REQUIREMENT: Repeat the line that contains "Mask: 'stroma'. Output" and all lines after it through the end, exactly as they are, minus the pictures.

Begin

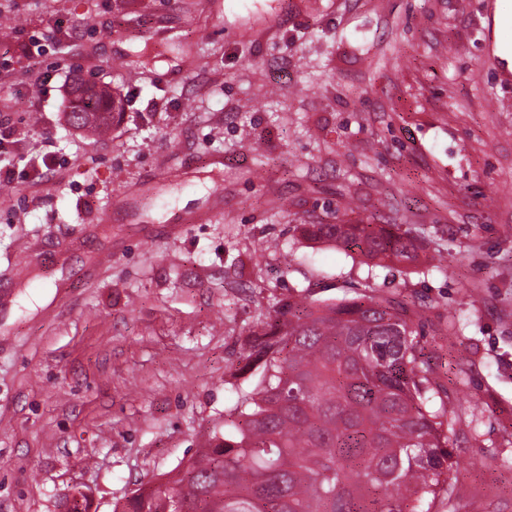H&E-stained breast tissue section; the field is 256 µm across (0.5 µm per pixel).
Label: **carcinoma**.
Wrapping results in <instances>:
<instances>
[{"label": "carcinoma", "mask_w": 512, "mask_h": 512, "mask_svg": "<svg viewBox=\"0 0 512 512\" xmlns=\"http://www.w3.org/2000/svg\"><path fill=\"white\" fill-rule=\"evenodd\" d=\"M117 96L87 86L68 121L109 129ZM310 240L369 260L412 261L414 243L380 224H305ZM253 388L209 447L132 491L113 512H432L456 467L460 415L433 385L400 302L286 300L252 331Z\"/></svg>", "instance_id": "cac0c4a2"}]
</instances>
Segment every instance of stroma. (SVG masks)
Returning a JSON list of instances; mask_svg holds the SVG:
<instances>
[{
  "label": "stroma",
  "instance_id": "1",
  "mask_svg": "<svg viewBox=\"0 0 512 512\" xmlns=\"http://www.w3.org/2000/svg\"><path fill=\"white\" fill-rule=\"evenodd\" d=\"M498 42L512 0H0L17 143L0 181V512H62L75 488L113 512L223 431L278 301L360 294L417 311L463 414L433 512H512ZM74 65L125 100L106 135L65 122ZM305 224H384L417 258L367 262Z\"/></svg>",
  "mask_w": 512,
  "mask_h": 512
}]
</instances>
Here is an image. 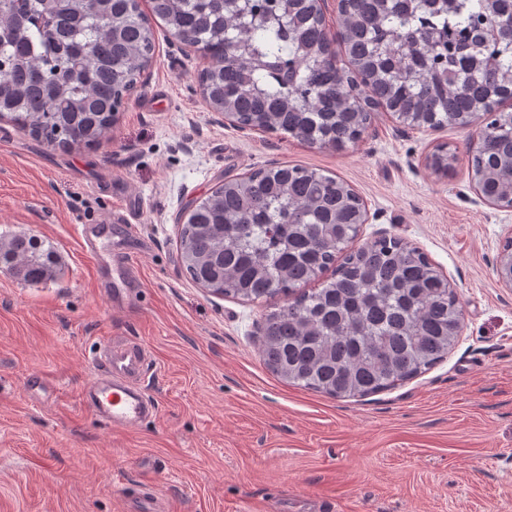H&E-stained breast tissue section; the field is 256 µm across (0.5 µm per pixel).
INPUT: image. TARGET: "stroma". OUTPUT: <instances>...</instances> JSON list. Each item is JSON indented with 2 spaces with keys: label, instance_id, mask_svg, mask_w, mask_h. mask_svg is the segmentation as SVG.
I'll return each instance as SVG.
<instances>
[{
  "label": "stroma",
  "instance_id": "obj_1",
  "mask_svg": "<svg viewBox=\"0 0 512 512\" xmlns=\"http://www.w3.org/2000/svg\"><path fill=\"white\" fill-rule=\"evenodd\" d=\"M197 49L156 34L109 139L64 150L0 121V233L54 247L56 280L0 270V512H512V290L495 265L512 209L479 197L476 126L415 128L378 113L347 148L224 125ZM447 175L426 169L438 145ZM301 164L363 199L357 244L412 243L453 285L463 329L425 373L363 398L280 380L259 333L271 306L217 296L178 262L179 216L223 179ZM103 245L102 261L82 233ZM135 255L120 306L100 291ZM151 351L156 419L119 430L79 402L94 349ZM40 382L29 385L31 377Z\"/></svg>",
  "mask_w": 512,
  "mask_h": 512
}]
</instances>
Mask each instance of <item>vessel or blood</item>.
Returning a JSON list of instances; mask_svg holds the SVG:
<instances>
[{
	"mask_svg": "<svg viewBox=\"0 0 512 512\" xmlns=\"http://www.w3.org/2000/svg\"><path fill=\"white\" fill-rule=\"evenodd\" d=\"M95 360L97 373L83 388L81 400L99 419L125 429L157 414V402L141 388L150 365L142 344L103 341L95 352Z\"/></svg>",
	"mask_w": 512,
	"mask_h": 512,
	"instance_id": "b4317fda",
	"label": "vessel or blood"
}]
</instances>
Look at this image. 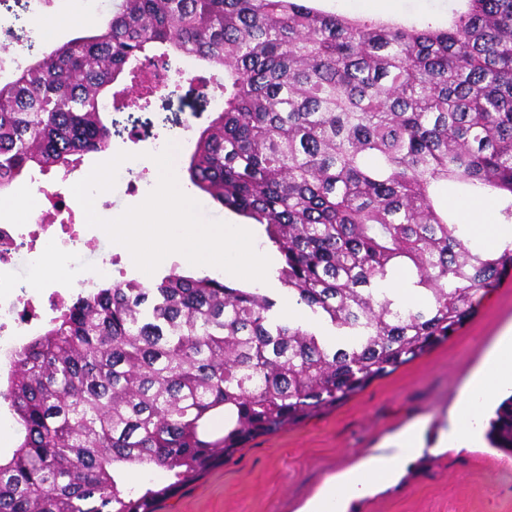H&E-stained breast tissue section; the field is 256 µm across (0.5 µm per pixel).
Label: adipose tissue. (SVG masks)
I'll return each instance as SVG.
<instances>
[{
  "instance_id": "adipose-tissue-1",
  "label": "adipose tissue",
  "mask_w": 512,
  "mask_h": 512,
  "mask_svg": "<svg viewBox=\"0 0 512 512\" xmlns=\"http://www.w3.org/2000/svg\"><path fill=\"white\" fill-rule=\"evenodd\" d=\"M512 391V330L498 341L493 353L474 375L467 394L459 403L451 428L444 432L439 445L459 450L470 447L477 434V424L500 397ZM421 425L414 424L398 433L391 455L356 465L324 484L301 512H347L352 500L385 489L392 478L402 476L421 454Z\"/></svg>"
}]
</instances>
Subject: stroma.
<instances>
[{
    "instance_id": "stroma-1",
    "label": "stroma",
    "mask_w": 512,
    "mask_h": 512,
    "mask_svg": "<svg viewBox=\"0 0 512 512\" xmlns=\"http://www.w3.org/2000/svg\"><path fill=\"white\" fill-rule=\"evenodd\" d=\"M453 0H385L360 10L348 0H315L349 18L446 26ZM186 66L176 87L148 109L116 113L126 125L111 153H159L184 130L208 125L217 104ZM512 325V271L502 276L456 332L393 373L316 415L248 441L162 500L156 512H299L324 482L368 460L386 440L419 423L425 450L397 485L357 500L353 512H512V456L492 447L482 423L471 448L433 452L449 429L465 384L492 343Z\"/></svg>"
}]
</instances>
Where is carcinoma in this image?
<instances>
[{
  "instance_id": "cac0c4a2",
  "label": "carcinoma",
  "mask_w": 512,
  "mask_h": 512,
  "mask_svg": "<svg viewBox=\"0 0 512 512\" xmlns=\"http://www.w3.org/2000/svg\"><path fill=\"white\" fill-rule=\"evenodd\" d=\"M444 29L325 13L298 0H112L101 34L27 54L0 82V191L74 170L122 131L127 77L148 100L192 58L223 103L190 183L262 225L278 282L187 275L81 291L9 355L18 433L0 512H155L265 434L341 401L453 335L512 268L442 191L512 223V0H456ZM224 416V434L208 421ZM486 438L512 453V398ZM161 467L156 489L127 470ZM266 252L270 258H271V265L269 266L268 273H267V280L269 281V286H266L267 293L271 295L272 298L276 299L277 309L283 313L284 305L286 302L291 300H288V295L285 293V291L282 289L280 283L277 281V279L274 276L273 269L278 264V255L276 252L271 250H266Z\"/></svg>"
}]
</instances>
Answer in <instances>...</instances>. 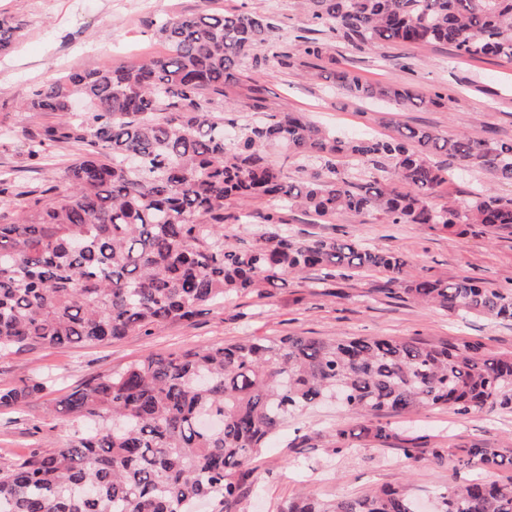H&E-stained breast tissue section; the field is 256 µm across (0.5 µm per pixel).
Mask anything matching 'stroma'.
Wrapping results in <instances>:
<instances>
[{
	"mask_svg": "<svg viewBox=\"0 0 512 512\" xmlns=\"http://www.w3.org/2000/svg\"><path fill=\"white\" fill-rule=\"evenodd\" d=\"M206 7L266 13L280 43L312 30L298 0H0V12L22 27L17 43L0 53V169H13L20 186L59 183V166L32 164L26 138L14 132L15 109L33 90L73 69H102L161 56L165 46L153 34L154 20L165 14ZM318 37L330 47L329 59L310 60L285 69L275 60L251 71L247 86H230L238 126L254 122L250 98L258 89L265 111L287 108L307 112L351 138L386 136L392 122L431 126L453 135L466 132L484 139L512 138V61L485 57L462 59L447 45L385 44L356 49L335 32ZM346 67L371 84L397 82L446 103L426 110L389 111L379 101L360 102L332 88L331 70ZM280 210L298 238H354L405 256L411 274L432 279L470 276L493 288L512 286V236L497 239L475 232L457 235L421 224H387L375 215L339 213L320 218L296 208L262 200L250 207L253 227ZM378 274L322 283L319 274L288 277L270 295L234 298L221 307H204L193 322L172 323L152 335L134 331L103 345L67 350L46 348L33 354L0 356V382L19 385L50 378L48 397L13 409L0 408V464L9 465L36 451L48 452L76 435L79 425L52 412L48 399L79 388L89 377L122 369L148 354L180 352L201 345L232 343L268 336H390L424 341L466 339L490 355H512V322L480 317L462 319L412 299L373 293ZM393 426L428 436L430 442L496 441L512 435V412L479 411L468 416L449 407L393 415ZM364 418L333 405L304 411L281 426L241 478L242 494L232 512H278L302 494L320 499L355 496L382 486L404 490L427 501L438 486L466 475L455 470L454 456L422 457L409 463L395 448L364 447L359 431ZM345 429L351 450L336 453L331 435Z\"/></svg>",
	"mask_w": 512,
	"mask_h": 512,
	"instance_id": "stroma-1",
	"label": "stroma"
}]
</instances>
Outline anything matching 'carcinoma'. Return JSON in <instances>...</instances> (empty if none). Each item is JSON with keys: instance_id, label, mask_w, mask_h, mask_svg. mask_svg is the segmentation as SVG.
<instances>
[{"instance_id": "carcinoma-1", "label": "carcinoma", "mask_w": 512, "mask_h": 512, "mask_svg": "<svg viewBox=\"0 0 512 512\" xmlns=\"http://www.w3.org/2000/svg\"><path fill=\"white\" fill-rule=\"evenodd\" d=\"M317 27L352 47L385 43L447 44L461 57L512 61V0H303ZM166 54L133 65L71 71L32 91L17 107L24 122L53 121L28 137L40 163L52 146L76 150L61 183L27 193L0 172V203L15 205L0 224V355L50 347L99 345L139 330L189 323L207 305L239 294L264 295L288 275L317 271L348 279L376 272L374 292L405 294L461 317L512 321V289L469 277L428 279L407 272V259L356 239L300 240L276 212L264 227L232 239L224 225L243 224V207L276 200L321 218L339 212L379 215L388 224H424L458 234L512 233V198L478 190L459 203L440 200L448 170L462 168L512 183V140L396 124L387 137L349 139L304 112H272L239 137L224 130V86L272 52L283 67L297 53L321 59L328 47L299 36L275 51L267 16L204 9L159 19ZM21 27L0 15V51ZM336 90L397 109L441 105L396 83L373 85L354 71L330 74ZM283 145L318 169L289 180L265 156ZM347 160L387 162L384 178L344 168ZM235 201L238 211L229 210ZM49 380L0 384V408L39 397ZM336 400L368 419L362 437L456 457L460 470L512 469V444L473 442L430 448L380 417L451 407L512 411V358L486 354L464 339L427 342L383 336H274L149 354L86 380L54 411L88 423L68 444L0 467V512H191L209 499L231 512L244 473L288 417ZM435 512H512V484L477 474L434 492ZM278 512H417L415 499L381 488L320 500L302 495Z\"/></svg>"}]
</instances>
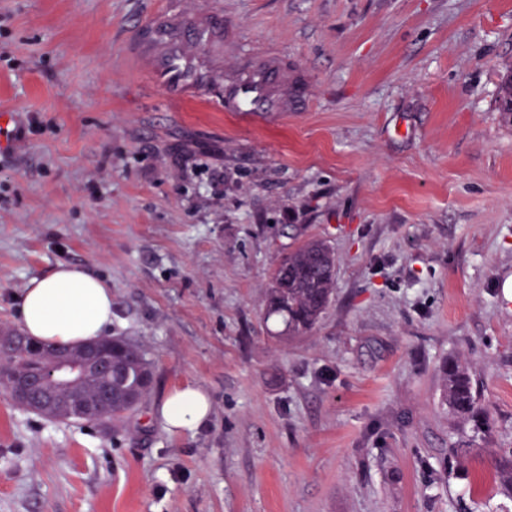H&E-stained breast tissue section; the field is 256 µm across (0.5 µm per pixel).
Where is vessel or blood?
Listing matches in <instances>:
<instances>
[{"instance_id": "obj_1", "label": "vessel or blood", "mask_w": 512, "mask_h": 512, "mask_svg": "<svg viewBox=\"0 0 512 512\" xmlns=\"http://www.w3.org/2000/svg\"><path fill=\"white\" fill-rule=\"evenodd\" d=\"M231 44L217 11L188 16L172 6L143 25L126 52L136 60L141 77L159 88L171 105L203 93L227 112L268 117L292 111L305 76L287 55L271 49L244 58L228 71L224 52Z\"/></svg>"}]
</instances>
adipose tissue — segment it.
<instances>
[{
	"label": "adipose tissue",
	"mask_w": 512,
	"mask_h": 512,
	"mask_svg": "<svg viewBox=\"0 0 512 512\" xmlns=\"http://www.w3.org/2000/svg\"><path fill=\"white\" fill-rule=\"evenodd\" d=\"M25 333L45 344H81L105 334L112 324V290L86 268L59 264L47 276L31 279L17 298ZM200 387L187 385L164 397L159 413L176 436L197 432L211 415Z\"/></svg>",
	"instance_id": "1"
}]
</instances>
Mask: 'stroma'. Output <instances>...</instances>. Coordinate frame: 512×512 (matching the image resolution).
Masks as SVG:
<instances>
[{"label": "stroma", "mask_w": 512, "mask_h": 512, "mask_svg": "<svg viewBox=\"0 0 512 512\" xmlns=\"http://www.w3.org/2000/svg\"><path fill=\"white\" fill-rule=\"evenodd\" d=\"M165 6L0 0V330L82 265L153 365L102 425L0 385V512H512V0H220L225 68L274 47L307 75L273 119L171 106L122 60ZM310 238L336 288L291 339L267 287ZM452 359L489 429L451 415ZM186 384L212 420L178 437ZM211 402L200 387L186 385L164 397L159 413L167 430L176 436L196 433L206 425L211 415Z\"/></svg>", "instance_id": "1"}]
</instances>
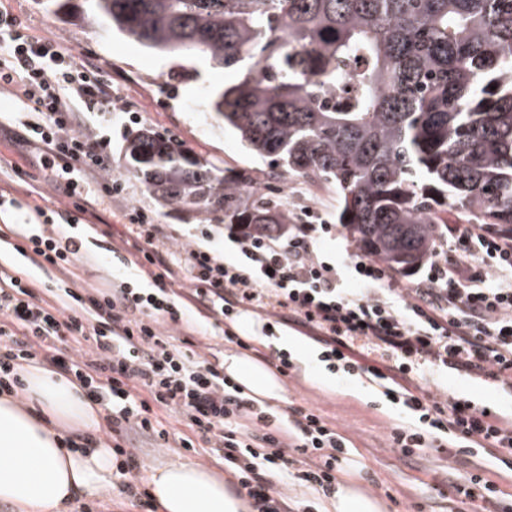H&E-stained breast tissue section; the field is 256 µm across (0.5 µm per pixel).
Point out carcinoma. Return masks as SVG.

End

RESPONSE TO THE TASK:
Mask: 'stroma'. Output <instances>...</instances>. Coordinate frame: 512×512 (matching the image resolution).
Masks as SVG:
<instances>
[{"label": "stroma", "mask_w": 512, "mask_h": 512, "mask_svg": "<svg viewBox=\"0 0 512 512\" xmlns=\"http://www.w3.org/2000/svg\"><path fill=\"white\" fill-rule=\"evenodd\" d=\"M165 6L0 0V330L82 265L153 365L102 425L0 385V512H512V0H220L225 68L274 47L307 75L273 119L171 106L122 60ZM310 238L336 288L291 339L267 287ZM452 359L489 429L451 415ZM186 384L212 420L178 437ZM211 402L200 387L186 385L164 397L159 413L167 430L176 436L196 433L206 425L211 415Z\"/></svg>", "instance_id": "1"}]
</instances>
H&E-stained breast tissue section; the field is 256 µm across (0.5 µm per pixel).
Point out carcinoma. Return masks as SVG.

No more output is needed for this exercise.